◆ **Challenge**: Reproduce every one of these lines without any change.

Recorded data
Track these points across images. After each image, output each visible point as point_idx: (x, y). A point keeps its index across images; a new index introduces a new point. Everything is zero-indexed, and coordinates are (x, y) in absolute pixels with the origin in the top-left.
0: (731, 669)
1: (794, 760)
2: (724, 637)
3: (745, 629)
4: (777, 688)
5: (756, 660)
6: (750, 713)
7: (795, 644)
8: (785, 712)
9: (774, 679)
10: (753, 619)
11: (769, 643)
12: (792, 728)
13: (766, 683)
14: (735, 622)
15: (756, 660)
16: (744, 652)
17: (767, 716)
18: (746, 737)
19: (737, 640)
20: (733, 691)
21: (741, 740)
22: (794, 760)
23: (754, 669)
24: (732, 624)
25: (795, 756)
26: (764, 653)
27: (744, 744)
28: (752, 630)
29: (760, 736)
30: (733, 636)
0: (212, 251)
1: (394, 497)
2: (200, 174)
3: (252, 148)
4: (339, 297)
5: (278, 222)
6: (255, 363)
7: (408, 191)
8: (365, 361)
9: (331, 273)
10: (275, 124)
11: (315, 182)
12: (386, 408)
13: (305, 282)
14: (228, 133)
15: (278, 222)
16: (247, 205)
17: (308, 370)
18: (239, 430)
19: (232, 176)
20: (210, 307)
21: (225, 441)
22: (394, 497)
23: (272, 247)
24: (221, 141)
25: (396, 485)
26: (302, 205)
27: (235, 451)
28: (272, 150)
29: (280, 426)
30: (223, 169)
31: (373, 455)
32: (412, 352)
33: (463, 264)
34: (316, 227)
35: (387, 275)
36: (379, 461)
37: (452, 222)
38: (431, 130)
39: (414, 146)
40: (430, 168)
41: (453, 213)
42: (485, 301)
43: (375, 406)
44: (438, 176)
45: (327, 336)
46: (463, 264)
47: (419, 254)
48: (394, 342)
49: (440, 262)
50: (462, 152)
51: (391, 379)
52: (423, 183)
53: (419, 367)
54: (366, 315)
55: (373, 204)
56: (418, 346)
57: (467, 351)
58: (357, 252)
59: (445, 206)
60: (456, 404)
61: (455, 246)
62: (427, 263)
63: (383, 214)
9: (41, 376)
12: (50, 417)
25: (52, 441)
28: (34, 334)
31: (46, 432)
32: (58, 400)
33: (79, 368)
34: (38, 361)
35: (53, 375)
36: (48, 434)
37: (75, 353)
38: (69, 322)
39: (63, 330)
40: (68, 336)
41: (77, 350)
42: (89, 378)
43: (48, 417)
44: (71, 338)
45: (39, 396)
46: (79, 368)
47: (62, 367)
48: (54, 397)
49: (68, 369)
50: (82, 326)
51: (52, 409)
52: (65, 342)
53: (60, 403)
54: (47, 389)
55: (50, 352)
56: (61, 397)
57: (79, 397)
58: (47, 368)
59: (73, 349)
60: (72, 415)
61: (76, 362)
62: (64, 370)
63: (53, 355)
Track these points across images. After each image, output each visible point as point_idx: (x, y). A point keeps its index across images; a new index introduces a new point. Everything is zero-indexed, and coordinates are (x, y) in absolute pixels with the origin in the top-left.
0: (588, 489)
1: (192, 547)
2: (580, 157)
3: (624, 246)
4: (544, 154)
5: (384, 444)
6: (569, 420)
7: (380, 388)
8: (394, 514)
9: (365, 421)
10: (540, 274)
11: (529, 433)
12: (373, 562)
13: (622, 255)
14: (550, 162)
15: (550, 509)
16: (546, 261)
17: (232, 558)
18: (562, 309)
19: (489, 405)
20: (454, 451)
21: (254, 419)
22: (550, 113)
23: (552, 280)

◆ **Problem solution**:
Track these points across images. After each image, output each visible point as point_idx: (x, y). A point keeps its index across images; a new index introduces a new point. Everything is zero-indexed, and coordinates are (x, y) in absolute pixels with the origin in the top-left.
0: (731, 669)
1: (794, 760)
2: (724, 637)
3: (745, 629)
4: (777, 688)
5: (756, 660)
6: (750, 713)
7: (795, 644)
8: (785, 712)
9: (774, 679)
10: (753, 619)
11: (769, 643)
12: (792, 728)
13: (766, 683)
14: (735, 622)
15: (756, 660)
16: (744, 652)
17: (767, 716)
18: (746, 737)
19: (737, 640)
20: (733, 691)
21: (741, 740)
22: (794, 760)
23: (754, 669)
24: (732, 624)
25: (795, 756)
26: (764, 653)
27: (744, 744)
28: (752, 630)
29: (760, 736)
30: (733, 636)
0: (212, 251)
1: (394, 497)
2: (200, 174)
3: (252, 148)
4: (339, 297)
5: (278, 222)
6: (255, 363)
7: (408, 191)
8: (365, 361)
9: (331, 273)
10: (275, 124)
11: (315, 182)
12: (386, 408)
13: (305, 282)
14: (228, 133)
15: (278, 222)
16: (247, 205)
17: (308, 370)
18: (239, 430)
19: (232, 176)
20: (210, 307)
21: (225, 441)
22: (394, 497)
23: (272, 247)
24: (221, 141)
25: (396, 485)
26: (302, 205)
27: (235, 451)
28: (272, 150)
29: (280, 426)
30: (223, 169)
31: (373, 455)
32: (412, 352)
33: (463, 264)
34: (316, 227)
35: (387, 275)
36: (379, 461)
37: (452, 222)
38: (431, 130)
39: (414, 146)
40: (430, 168)
41: (453, 213)
42: (485, 301)
43: (375, 406)
44: (438, 176)
45: (327, 336)
46: (463, 264)
47: (419, 254)
48: (394, 342)
49: (440, 262)
50: (462, 152)
51: (391, 379)
52: (423, 183)
53: (419, 367)
54: (366, 315)
55: (373, 204)
56: (418, 346)
57: (467, 351)
58: (357, 252)
59: (445, 206)
60: (456, 404)
61: (455, 246)
62: (427, 263)
63: (383, 214)
9: (41, 376)
12: (50, 417)
25: (52, 441)
28: (34, 334)
31: (46, 432)
32: (58, 400)
33: (79, 368)
34: (38, 361)
35: (53, 375)
36: (48, 434)
37: (75, 353)
38: (69, 322)
39: (63, 330)
40: (68, 336)
41: (77, 350)
42: (89, 378)
43: (48, 417)
44: (71, 338)
45: (39, 396)
46: (79, 368)
47: (62, 367)
48: (54, 397)
49: (68, 369)
50: (82, 326)
51: (52, 409)
52: (65, 342)
53: (60, 403)
54: (47, 389)
55: (50, 352)
56: (61, 397)
57: (79, 397)
58: (47, 368)
59: (73, 349)
60: (72, 415)
61: (76, 362)
62: (64, 370)
63: (53, 355)
Track these points across images. After each image, output each visible point as point_idx: (x, y). A point keeps its index across images; a new index introduces a new point. Everything is zero-indexed, and coordinates are (x, y) in absolute pixels with the origin in the top-left.
0: (588, 489)
1: (192, 547)
2: (580, 157)
3: (624, 246)
4: (544, 154)
5: (384, 444)
6: (569, 420)
7: (380, 388)
8: (394, 514)
9: (365, 421)
10: (540, 274)
11: (529, 433)
12: (373, 562)
13: (622, 255)
14: (550, 162)
15: (550, 509)
16: (546, 261)
17: (232, 558)
18: (562, 309)
19: (489, 405)
20: (454, 451)
21: (254, 419)
22: (550, 113)
23: (552, 280)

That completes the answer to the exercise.